_Input for this task_:
● ● ●
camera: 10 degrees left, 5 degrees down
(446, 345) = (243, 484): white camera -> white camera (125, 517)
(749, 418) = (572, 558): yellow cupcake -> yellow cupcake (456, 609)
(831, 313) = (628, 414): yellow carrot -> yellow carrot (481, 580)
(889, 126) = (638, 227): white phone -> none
● ● ●
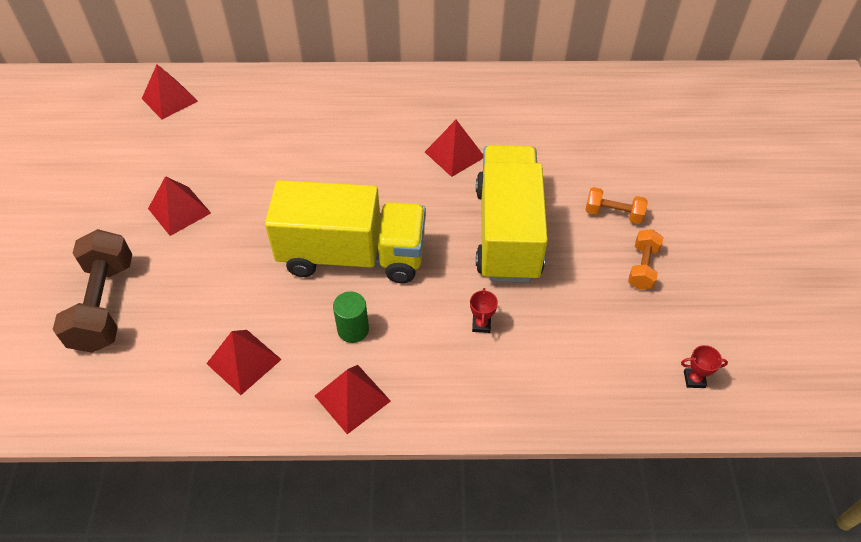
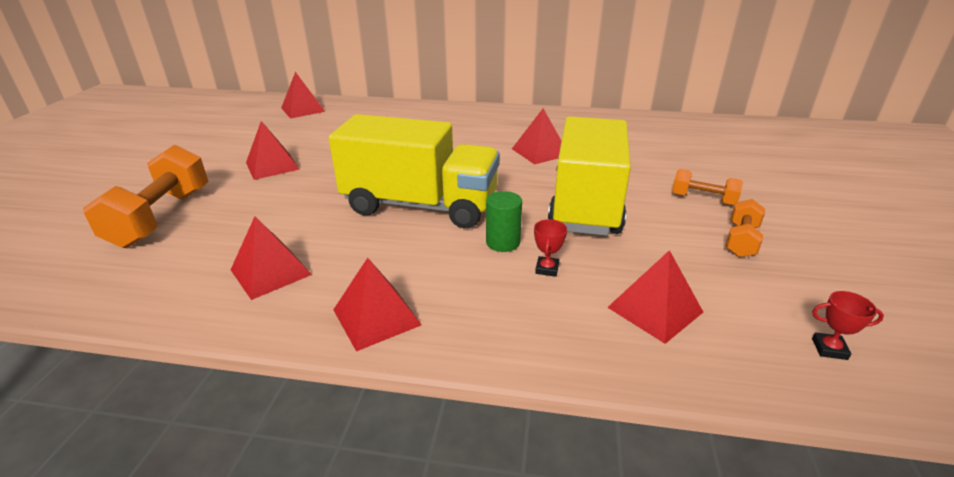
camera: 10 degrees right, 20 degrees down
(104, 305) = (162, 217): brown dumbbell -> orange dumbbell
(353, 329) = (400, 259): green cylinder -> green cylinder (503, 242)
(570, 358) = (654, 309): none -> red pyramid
● ● ●
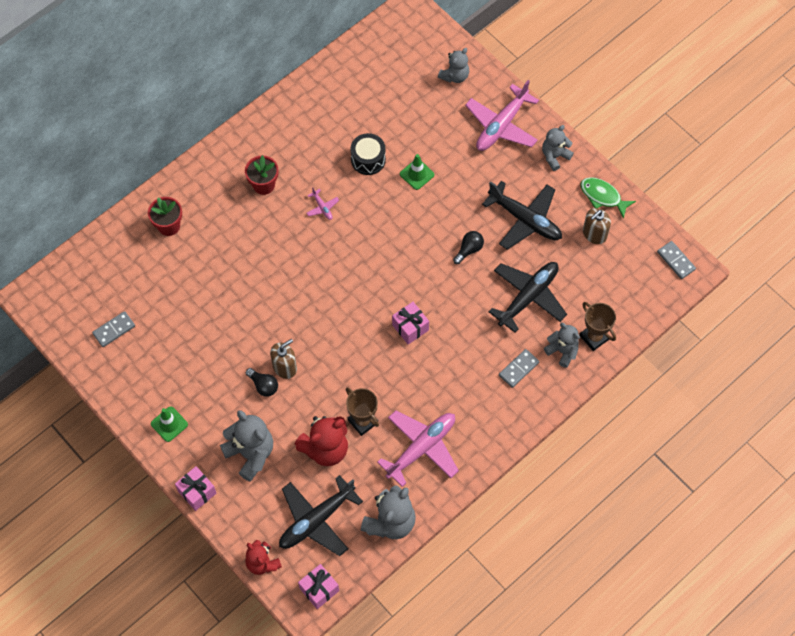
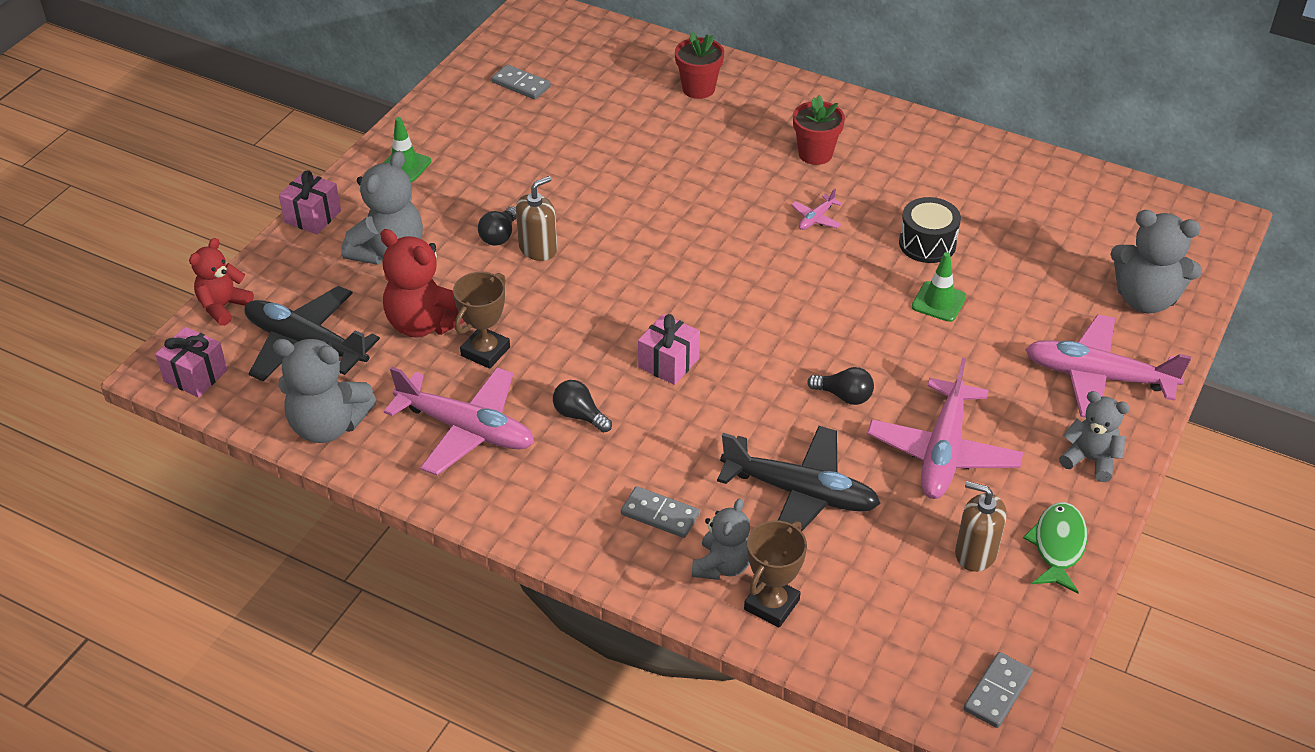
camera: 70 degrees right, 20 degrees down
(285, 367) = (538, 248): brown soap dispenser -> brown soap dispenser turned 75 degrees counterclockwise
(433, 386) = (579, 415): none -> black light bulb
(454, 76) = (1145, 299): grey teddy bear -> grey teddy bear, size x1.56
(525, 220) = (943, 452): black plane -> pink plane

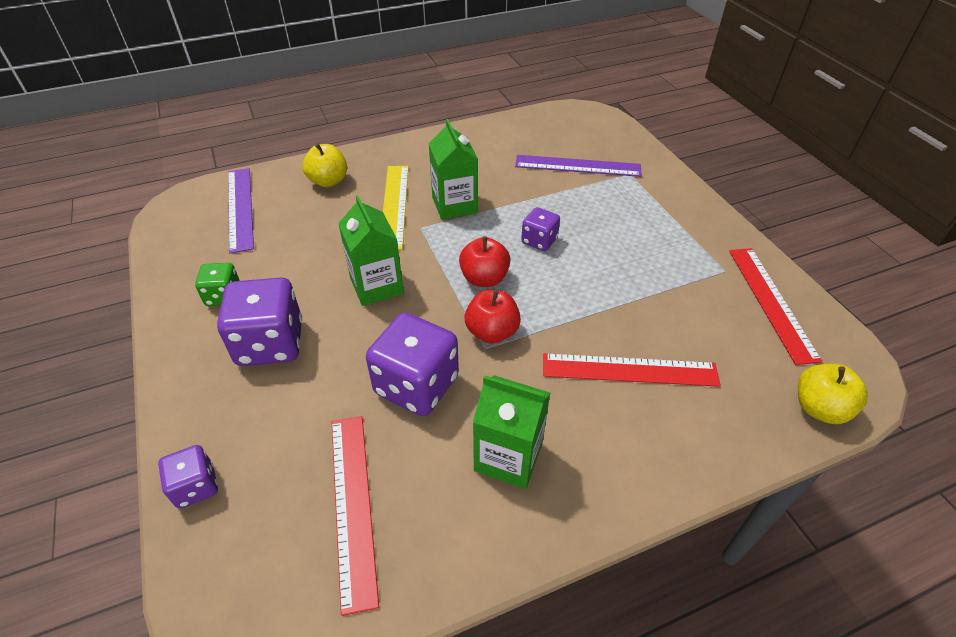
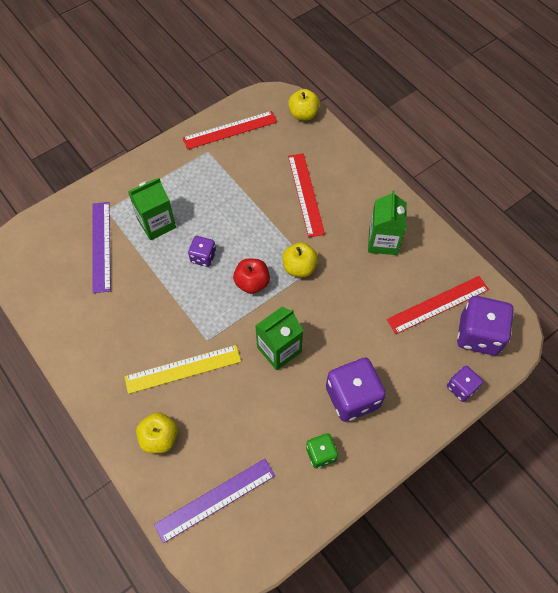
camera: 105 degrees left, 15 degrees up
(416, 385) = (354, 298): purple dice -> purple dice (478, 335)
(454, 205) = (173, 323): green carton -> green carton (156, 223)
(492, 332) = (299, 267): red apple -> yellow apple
● ● ●
_Exercise instructions_: Would you retype the lines above from the one with "camera: 10 degrees left, 5 degrees down" down to the one with "(831, 313) = (628, 414): yellow", word for word, both ends included and no other lines?

_Answer section_:
camera: 10 degrees left, 5 degrees down
(446, 345) = (243, 484): white camera -> white camera (125, 517)
(749, 418) = (572, 558): yellow cupcake -> yellow cupcake (456, 609)
(831, 313) = (628, 414): yellow carrot -> yellow carrot (481, 580)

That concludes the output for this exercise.